**Exercise goal:**
Each line below must be set down exactly as it stands.

▼

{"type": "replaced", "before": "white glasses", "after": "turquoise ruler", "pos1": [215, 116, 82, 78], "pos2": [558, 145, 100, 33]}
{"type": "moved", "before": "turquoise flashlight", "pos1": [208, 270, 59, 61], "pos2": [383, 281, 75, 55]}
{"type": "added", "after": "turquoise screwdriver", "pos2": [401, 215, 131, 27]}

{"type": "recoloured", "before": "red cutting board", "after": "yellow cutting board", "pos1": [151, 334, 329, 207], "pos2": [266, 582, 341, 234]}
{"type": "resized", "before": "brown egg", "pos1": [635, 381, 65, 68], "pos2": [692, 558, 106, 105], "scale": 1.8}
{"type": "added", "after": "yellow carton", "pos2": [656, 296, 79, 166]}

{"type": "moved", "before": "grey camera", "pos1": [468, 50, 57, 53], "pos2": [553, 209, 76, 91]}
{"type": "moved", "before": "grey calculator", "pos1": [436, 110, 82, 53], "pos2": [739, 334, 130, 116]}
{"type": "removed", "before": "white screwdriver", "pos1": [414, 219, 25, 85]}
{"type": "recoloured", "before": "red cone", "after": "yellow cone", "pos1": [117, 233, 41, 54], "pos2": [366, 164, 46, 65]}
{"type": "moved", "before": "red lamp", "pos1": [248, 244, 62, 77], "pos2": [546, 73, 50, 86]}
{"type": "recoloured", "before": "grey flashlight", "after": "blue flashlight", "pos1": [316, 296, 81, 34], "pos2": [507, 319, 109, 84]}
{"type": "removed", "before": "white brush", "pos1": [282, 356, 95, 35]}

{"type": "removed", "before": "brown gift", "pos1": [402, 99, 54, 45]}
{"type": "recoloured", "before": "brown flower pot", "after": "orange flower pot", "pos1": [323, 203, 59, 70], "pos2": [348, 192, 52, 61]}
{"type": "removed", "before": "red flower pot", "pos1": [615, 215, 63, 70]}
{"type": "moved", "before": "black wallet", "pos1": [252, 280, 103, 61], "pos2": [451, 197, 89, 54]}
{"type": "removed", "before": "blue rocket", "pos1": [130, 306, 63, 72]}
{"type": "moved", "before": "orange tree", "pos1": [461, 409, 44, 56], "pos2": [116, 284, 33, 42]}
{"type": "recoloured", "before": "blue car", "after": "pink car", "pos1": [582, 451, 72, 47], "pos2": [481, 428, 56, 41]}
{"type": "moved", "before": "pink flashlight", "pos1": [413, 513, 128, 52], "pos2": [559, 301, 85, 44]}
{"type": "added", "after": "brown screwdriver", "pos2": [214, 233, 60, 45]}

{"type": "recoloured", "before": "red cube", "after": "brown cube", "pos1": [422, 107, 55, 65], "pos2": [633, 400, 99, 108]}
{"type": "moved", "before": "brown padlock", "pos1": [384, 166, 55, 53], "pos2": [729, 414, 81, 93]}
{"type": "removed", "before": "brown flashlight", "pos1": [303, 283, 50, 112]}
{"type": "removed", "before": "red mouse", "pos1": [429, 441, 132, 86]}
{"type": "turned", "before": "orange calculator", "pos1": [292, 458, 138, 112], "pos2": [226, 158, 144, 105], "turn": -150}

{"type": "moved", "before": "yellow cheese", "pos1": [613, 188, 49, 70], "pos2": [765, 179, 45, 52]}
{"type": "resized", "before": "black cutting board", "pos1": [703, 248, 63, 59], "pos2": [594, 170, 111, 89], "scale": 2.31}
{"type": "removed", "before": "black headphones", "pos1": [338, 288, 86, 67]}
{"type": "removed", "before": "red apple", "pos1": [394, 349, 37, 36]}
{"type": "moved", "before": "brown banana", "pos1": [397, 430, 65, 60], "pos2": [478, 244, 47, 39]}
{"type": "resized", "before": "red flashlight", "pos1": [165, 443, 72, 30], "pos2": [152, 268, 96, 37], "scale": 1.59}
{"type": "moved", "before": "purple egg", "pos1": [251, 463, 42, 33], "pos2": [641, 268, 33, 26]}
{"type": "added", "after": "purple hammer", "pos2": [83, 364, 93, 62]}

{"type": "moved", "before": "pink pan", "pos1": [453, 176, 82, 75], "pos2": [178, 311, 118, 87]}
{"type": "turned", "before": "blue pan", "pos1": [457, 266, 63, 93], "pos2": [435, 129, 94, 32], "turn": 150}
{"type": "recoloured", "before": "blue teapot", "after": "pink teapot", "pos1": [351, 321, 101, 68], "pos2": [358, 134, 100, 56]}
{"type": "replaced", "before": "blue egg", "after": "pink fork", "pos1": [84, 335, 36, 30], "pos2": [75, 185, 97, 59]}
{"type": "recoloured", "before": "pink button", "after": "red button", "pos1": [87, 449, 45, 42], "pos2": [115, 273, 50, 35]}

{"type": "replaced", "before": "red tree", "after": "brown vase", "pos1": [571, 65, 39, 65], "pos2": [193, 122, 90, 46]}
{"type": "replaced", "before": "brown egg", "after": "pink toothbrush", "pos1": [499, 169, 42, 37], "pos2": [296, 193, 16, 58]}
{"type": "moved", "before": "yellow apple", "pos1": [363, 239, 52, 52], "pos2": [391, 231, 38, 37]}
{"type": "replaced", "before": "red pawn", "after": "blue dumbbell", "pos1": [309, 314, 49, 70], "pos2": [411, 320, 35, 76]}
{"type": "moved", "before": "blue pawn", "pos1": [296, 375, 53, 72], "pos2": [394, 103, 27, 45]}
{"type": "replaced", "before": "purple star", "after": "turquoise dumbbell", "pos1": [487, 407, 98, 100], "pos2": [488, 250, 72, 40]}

▲

**Finished task:**
{"type": "replaced", "before": "white glasses", "after": "turquoise ruler", "pos1": [215, 116, 82, 78], "pos2": [558, 145, 100, 33]}
{"type": "moved", "before": "turquoise flashlight", "pos1": [208, 270, 59, 61], "pos2": [383, 281, 75, 55]}
{"type": "added", "after": "turquoise screwdriver", "pos2": [401, 215, 131, 27]}

{"type": "recoloured", "before": "red cutting board", "after": "yellow cutting board", "pos1": [151, 334, 329, 207], "pos2": [266, 582, 341, 234]}
{"type": "resized", "before": "brown egg", "pos1": [635, 381, 65, 68], "pos2": [692, 558, 106, 105], "scale": 1.8}
{"type": "added", "after": "yellow carton", "pos2": [656, 296, 79, 166]}

{"type": "moved", "before": "grey camera", "pos1": [468, 50, 57, 53], "pos2": [553, 209, 76, 91]}
{"type": "moved", "before": "grey calculator", "pos1": [436, 110, 82, 53], "pos2": [739, 334, 130, 116]}
{"type": "removed", "before": "white screwdriver", "pos1": [414, 219, 25, 85]}
{"type": "recoloured", "before": "red cone", "after": "yellow cone", "pos1": [117, 233, 41, 54], "pos2": [366, 164, 46, 65]}
{"type": "moved", "before": "red lamp", "pos1": [248, 244, 62, 77], "pos2": [546, 73, 50, 86]}
{"type": "recoloured", "before": "grey flashlight", "after": "blue flashlight", "pos1": [316, 296, 81, 34], "pos2": [507, 319, 109, 84]}
{"type": "removed", "before": "white brush", "pos1": [282, 356, 95, 35]}

{"type": "removed", "before": "brown gift", "pos1": [402, 99, 54, 45]}
{"type": "recoloured", "before": "brown flower pot", "after": "orange flower pot", "pos1": [323, 203, 59, 70], "pos2": [348, 192, 52, 61]}
{"type": "removed", "before": "red flower pot", "pos1": [615, 215, 63, 70]}
{"type": "moved", "before": "black wallet", "pos1": [252, 280, 103, 61], "pos2": [451, 197, 89, 54]}
{"type": "removed", "before": "blue rocket", "pos1": [130, 306, 63, 72]}
{"type": "moved", "before": "orange tree", "pos1": [461, 409, 44, 56], "pos2": [116, 284, 33, 42]}
{"type": "recoloured", "before": "blue car", "after": "pink car", "pos1": [582, 451, 72, 47], "pos2": [481, 428, 56, 41]}
{"type": "moved", "before": "pink flashlight", "pos1": [413, 513, 128, 52], "pos2": [559, 301, 85, 44]}
{"type": "added", "after": "brown screwdriver", "pos2": [214, 233, 60, 45]}

{"type": "recoloured", "before": "red cube", "after": "brown cube", "pos1": [422, 107, 55, 65], "pos2": [633, 400, 99, 108]}
{"type": "moved", "before": "brown padlock", "pos1": [384, 166, 55, 53], "pos2": [729, 414, 81, 93]}
{"type": "removed", "before": "brown flashlight", "pos1": [303, 283, 50, 112]}
{"type": "removed", "before": "red mouse", "pos1": [429, 441, 132, 86]}
{"type": "turned", "before": "orange calculator", "pos1": [292, 458, 138, 112], "pos2": [226, 158, 144, 105], "turn": -150}

{"type": "moved", "before": "yellow cheese", "pos1": [613, 188, 49, 70], "pos2": [765, 179, 45, 52]}
{"type": "resized", "before": "black cutting board", "pos1": [703, 248, 63, 59], "pos2": [594, 170, 111, 89], "scale": 2.31}
{"type": "removed", "before": "black headphones", "pos1": [338, 288, 86, 67]}
{"type": "removed", "before": "red apple", "pos1": [394, 349, 37, 36]}
{"type": "moved", "before": "brown banana", "pos1": [397, 430, 65, 60], "pos2": [478, 244, 47, 39]}
{"type": "resized", "before": "red flashlight", "pos1": [165, 443, 72, 30], "pos2": [152, 268, 96, 37], "scale": 1.59}
{"type": "moved", "before": "purple egg", "pos1": [251, 463, 42, 33], "pos2": [641, 268, 33, 26]}
{"type": "added", "after": "purple hammer", "pos2": [83, 364, 93, 62]}

{"type": "moved", "before": "pink pan", "pos1": [453, 176, 82, 75], "pos2": [178, 311, 118, 87]}
{"type": "turned", "before": "blue pan", "pos1": [457, 266, 63, 93], "pos2": [435, 129, 94, 32], "turn": 150}
{"type": "recoloured", "before": "blue teapot", "after": "pink teapot", "pos1": [351, 321, 101, 68], "pos2": [358, 134, 100, 56]}
{"type": "replaced", "before": "blue egg", "after": "pink fork", "pos1": [84, 335, 36, 30], "pos2": [75, 185, 97, 59]}
{"type": "recoloured", "before": "pink button", "after": "red button", "pos1": [87, 449, 45, 42], "pos2": [115, 273, 50, 35]}

{"type": "replaced", "before": "red tree", "after": "brown vase", "pos1": [571, 65, 39, 65], "pos2": [193, 122, 90, 46]}
{"type": "replaced", "before": "brown egg", "after": "pink toothbrush", "pos1": [499, 169, 42, 37], "pos2": [296, 193, 16, 58]}
{"type": "moved", "before": "yellow apple", "pos1": [363, 239, 52, 52], "pos2": [391, 231, 38, 37]}
{"type": "replaced", "before": "red pawn", "after": "blue dumbbell", "pos1": [309, 314, 49, 70], "pos2": [411, 320, 35, 76]}
{"type": "moved", "before": "blue pawn", "pos1": [296, 375, 53, 72], "pos2": [394, 103, 27, 45]}
{"type": "replaced", "before": "purple star", "after": "turquoise dumbbell", "pos1": [487, 407, 98, 100], "pos2": [488, 250, 72, 40]}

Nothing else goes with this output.